ASSIGNMENT —
Extract all lines in the data that contain the word "plane".

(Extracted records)
......
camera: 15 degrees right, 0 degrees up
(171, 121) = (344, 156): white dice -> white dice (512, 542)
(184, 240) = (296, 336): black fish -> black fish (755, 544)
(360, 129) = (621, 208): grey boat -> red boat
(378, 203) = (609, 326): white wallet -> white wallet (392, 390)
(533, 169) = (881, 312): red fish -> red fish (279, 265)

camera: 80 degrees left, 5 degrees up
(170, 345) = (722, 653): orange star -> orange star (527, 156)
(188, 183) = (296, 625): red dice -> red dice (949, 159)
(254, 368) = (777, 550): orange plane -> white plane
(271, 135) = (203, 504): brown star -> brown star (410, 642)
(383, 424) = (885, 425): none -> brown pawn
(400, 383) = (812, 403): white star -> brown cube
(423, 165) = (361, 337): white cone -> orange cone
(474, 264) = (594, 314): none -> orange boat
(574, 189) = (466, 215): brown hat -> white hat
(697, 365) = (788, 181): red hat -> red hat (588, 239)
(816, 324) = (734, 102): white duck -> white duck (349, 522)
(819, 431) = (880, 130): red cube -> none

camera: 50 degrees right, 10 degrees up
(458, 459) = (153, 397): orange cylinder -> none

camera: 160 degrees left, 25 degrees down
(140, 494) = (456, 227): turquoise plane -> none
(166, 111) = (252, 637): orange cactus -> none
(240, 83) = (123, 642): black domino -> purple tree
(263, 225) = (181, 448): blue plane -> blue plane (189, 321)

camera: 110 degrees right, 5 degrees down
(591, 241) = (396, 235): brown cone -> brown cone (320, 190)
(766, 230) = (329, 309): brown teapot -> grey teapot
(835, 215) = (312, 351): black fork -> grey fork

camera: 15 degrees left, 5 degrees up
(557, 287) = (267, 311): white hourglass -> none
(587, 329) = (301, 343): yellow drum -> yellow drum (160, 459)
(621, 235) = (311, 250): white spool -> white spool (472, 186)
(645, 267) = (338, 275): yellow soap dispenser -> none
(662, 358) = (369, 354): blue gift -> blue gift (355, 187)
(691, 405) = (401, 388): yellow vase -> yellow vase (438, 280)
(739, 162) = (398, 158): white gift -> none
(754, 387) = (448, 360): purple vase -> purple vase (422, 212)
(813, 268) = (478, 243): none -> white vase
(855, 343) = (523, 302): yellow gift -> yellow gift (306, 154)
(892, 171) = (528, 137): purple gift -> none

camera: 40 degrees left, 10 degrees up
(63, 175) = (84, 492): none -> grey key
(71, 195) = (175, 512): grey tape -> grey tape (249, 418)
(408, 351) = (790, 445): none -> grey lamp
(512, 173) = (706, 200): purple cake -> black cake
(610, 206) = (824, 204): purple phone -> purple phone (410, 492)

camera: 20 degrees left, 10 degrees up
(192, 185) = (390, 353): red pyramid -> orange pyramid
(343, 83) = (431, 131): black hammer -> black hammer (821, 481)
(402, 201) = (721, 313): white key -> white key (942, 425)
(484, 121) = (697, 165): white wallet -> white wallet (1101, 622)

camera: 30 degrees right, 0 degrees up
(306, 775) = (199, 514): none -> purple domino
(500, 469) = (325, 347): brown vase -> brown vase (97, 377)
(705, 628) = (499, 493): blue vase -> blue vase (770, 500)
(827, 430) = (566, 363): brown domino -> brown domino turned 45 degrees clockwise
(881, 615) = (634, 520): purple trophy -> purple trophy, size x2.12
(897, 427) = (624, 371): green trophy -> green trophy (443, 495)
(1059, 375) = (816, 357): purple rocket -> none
......
SOLUTION —
(254, 368) = (777, 550): orange plane -> white plane
(140, 494) = (456, 227): turquoise plane -> none
(263, 225) = (181, 448): blue plane -> blue plane (189, 321)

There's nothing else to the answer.